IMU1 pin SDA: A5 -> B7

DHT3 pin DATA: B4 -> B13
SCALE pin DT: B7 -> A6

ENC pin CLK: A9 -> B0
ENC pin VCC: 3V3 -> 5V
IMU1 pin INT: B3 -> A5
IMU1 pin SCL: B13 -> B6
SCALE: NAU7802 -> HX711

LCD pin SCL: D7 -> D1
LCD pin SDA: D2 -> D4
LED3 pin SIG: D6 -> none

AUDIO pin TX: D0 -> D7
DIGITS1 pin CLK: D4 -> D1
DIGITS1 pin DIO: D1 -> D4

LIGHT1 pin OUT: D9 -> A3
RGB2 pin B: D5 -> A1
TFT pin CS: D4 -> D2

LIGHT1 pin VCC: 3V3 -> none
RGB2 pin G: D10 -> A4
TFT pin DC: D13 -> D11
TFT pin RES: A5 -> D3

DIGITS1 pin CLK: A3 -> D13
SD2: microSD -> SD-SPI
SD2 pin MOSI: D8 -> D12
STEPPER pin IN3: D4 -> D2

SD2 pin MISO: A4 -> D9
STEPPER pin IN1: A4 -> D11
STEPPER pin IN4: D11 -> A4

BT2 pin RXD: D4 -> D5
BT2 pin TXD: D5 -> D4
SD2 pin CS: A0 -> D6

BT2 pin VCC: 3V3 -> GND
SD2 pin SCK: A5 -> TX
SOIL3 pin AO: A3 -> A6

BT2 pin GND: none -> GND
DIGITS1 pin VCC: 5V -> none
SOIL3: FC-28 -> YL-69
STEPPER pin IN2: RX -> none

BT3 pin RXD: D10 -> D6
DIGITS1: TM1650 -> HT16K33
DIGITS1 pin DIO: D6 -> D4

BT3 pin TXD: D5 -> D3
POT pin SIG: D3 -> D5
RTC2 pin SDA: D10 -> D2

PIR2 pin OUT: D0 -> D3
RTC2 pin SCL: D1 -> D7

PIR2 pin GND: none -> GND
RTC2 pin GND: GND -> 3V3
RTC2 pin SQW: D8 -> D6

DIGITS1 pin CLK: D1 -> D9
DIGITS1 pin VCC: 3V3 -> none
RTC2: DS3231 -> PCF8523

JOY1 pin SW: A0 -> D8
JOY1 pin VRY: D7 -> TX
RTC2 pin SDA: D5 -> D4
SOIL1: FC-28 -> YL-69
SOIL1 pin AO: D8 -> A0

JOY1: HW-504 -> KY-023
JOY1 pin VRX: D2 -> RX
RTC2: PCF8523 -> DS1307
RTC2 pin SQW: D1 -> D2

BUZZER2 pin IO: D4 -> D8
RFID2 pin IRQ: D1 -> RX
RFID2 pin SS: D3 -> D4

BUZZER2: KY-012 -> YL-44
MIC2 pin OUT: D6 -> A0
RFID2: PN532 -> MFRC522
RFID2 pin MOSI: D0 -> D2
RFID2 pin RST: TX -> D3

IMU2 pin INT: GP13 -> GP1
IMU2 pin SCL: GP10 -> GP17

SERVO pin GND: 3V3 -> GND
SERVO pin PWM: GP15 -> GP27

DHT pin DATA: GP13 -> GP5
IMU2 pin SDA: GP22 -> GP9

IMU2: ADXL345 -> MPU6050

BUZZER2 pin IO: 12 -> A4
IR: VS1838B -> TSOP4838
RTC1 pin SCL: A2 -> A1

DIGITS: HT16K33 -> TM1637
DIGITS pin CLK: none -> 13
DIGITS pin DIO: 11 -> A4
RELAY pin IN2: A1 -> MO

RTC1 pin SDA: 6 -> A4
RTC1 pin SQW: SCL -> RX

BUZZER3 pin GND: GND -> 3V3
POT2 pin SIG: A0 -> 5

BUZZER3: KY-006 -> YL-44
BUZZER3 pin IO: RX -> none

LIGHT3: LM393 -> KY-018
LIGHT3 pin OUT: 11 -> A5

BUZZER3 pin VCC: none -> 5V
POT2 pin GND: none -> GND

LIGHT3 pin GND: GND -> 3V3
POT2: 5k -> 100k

▸ Task goal
Sift the material for lines with the string "SCALE". Copy each one found.

▸ Reply to the exercise
SCALE pin DT: B7 -> A6
SCALE: NAU7802 -> HX711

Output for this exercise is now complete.